▶ Stored items from a collection:
------------------------------------------------------------
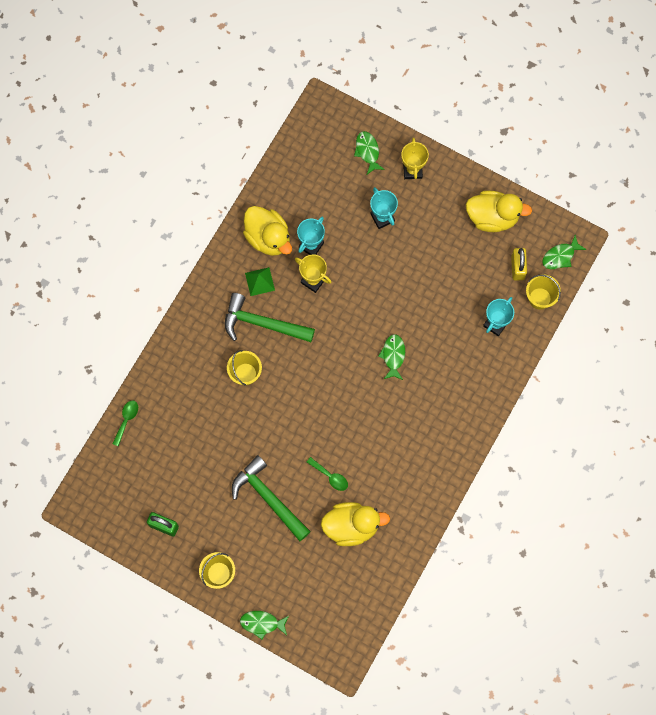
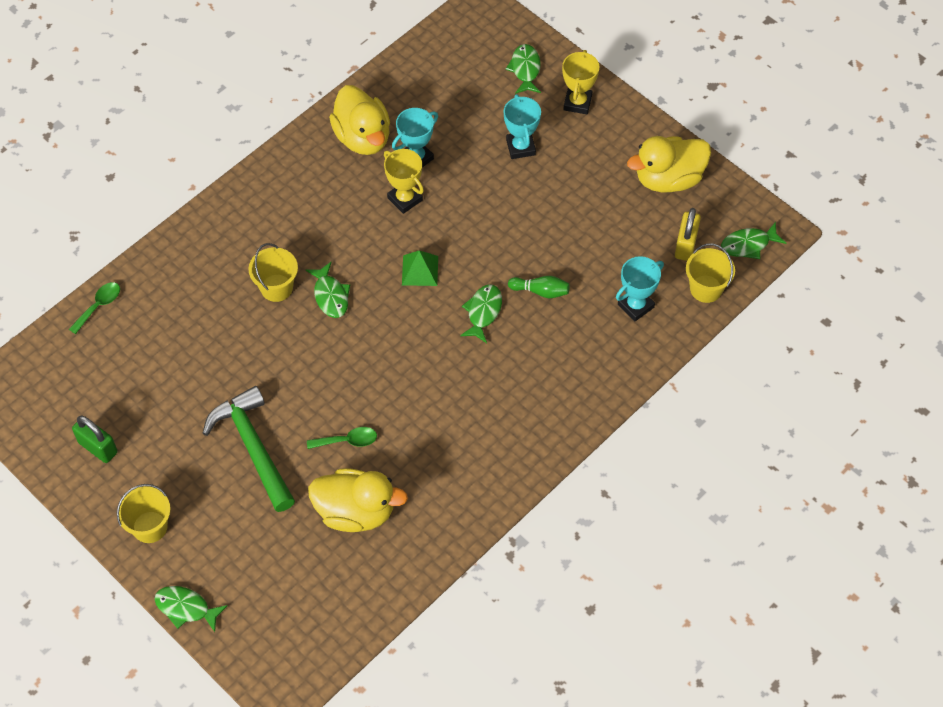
camera: 15 degrees right, 15 degrees down
(260, 281) = (334, 184): green pyramid -> green pyramid (420, 270)
(262, 323) = (320, 234): green hammer -> none
(284, 370) = (330, 295): none -> green fish
(330, 476) = (347, 441): green spoon -> green spoon turned 60 degrees counterclockwise
(428, 329) = (540, 291): none -> green bowling pin
(492, 217) = (668, 179): yellow duck -> yellow duck turned 135 degrees clockwise

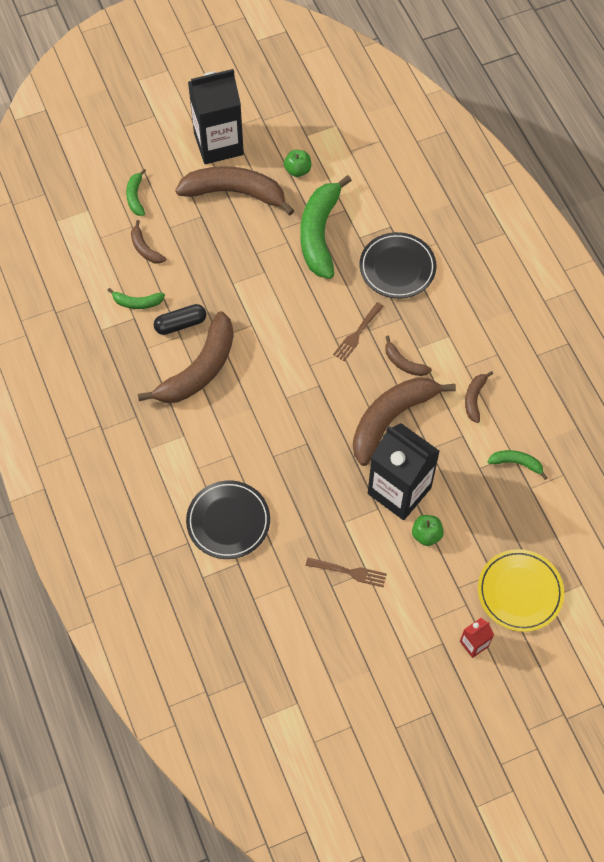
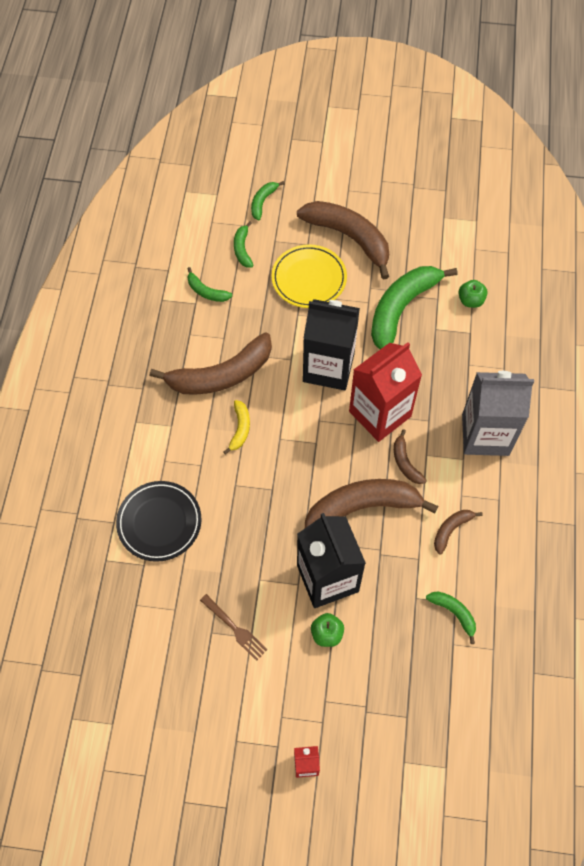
camera: 30 degrees right, 0 degrees up
(145, 248) = (242, 249): brown banana -> green banana
(180, 324) = (230, 328): black capsule -> none
(218, 144) = (362, 190): black carton -> black carton (328, 367)
(246, 407) = (240, 429): none -> yellow banana
(297, 170) = (417, 244): green apple -> green apple (470, 300)
(357, 333) = (380, 414): brown fork -> red carton
(397, 268) = (453, 373): black plate -> none
(454, 306) = (485, 434): none -> grey carton
(520, 592) = (381, 739): yellow plate -> yellow plate (309, 279)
------------------------------------------------------------
The answer must be every line from the entries above that holds the string "brown".

(145, 248) = (242, 249): brown banana -> green banana
(357, 333) = (380, 414): brown fork -> red carton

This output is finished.